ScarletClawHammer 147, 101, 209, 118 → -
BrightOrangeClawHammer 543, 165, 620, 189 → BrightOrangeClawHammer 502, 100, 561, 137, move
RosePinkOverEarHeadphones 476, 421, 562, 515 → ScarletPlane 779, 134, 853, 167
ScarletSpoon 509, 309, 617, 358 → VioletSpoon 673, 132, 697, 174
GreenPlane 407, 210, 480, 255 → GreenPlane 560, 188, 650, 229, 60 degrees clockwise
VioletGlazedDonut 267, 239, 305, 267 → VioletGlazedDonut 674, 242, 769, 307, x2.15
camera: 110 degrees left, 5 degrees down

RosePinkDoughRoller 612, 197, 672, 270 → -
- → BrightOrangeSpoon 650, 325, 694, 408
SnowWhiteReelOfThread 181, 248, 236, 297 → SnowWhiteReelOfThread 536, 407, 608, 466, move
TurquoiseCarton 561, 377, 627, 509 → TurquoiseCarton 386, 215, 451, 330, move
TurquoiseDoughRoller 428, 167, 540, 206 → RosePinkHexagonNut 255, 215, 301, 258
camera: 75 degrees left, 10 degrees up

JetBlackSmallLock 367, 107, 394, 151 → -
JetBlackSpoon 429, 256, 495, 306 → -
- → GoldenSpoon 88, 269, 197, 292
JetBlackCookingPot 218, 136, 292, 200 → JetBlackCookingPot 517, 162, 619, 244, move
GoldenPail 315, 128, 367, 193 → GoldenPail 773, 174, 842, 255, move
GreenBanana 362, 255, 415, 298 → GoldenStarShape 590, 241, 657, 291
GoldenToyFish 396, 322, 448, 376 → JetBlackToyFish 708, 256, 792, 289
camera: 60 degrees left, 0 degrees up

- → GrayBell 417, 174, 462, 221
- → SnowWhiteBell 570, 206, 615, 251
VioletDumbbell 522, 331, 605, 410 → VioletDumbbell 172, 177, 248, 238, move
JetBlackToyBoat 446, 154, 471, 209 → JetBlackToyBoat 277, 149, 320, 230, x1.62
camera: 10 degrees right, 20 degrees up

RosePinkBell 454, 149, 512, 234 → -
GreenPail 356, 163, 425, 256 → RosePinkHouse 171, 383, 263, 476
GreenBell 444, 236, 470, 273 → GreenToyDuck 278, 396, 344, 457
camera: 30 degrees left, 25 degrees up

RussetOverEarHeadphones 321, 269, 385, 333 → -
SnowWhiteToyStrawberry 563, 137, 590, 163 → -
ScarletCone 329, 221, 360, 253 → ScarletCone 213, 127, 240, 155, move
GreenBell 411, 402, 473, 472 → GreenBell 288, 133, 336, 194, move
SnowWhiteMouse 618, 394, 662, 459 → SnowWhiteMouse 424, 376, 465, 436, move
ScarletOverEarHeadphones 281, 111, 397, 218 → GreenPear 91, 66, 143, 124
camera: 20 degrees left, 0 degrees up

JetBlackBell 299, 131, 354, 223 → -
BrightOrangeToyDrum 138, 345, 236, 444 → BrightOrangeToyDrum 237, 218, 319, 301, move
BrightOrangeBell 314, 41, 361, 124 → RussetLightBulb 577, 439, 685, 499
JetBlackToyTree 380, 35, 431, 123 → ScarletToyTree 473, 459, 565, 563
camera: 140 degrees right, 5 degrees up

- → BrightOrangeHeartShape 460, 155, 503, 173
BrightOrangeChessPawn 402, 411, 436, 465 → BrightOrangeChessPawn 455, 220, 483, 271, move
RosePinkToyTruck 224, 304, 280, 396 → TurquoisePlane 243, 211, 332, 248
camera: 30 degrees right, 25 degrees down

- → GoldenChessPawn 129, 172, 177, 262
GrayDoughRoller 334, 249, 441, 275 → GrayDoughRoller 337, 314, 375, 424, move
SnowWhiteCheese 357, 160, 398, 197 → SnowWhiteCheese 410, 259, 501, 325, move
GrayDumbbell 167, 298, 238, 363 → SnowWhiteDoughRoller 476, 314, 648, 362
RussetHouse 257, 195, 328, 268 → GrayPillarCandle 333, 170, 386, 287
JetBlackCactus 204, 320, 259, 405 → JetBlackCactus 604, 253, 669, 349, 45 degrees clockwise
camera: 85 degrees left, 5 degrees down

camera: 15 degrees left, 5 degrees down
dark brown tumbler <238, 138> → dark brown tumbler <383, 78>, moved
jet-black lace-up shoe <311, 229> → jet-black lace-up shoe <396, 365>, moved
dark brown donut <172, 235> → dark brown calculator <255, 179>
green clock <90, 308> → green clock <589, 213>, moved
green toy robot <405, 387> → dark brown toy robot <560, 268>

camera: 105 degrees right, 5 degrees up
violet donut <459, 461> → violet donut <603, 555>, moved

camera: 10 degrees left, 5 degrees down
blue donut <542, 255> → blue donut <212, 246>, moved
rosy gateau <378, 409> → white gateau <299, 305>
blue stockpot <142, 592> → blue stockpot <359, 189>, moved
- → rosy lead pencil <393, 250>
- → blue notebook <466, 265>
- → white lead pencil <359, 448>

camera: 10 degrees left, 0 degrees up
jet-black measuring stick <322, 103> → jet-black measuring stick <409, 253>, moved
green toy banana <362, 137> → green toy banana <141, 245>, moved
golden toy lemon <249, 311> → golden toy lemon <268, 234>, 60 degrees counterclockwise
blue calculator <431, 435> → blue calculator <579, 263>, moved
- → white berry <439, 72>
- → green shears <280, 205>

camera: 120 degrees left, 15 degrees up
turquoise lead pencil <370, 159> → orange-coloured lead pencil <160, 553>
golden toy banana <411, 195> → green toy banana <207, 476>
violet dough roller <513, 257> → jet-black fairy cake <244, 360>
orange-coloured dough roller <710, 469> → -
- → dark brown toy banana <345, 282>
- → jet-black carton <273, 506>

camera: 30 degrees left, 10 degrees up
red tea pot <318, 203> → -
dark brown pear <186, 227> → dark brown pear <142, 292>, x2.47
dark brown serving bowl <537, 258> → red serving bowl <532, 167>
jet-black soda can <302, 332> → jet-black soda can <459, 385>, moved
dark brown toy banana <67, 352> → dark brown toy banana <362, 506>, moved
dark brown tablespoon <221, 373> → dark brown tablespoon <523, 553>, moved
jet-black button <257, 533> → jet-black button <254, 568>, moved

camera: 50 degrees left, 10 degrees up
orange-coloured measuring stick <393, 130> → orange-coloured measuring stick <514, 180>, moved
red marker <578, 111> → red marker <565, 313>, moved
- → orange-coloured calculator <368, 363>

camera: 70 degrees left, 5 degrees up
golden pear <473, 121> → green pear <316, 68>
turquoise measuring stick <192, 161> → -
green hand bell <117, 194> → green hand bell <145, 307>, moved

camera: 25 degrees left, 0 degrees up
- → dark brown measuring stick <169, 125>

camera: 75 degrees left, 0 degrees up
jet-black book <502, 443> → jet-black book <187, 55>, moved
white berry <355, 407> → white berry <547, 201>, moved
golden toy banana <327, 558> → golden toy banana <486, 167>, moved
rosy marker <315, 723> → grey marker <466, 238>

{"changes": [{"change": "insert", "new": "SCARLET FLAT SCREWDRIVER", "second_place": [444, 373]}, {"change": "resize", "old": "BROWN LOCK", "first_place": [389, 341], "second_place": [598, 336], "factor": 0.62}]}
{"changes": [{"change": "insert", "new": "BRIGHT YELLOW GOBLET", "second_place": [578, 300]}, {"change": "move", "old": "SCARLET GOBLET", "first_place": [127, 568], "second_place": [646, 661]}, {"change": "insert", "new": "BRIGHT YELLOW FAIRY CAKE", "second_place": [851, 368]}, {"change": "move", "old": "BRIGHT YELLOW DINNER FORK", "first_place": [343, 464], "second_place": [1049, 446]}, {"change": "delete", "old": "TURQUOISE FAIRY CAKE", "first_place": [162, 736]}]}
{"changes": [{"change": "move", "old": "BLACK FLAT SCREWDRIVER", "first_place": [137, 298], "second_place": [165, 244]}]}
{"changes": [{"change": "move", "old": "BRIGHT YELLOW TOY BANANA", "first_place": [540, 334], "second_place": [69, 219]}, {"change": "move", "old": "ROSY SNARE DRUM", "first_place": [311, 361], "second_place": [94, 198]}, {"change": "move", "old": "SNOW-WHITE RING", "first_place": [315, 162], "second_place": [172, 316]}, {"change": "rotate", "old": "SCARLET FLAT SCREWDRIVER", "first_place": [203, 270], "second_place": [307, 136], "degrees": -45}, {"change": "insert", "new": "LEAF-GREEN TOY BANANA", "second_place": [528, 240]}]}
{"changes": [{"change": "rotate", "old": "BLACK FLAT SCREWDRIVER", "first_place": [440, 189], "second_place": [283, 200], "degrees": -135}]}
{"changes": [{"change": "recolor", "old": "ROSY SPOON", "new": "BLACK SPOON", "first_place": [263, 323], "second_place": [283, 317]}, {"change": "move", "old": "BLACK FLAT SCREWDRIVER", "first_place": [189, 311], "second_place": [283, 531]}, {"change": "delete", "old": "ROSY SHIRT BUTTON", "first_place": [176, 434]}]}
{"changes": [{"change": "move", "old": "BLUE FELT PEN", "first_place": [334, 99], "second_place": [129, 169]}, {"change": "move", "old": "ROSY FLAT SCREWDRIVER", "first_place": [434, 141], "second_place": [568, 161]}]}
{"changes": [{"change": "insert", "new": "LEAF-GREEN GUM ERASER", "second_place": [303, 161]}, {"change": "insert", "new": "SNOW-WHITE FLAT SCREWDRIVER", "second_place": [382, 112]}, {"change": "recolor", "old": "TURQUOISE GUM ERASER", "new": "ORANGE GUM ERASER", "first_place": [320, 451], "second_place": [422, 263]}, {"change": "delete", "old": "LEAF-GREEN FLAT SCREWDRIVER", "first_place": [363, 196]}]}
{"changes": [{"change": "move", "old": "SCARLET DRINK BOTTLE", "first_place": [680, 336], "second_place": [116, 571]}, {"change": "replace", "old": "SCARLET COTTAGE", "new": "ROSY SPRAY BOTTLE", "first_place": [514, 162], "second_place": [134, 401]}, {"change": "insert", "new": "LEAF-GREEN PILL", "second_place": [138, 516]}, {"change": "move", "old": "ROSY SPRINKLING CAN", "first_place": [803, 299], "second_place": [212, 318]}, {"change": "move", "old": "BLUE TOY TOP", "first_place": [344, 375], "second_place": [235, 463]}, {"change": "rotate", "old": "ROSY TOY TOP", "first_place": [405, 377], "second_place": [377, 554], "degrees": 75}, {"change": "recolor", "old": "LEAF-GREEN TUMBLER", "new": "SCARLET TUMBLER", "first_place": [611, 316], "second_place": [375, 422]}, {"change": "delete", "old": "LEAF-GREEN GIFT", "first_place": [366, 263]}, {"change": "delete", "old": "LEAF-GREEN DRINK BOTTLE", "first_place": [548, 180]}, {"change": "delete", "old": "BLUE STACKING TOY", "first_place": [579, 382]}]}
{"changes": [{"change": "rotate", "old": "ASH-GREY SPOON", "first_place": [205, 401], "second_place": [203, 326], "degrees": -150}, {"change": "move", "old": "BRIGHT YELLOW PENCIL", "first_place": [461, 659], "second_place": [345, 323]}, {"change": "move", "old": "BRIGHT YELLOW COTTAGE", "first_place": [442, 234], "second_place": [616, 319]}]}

◇ ◇ ◇ ◇ ◇

**TASK TO CARRY OUT**
Repeat every line exactly, starting with the first line of the entries, and stop once the line containing "VioletGlazedDonut 267, 239, 305, 267" has been given.

**EXPECTED ANSWER**
ScarletClawHammer 147, 101, 209, 118 → -
BrightOrangeClawHammer 543, 165, 620, 189 → BrightOrangeClawHammer 502, 100, 561, 137, move
RosePinkOverEarHeadphones 476, 421, 562, 515 → ScarletPlane 779, 134, 853, 167
ScarletSpoon 509, 309, 617, 358 → VioletSpoon 673, 132, 697, 174
GreenPlane 407, 210, 480, 255 → GreenPlane 560, 188, 650, 229, 60 degrees clockwise
VioletGlazedDonut 267, 239, 305, 267 → VioletGlazedDonut 674, 242, 769, 307, x2.15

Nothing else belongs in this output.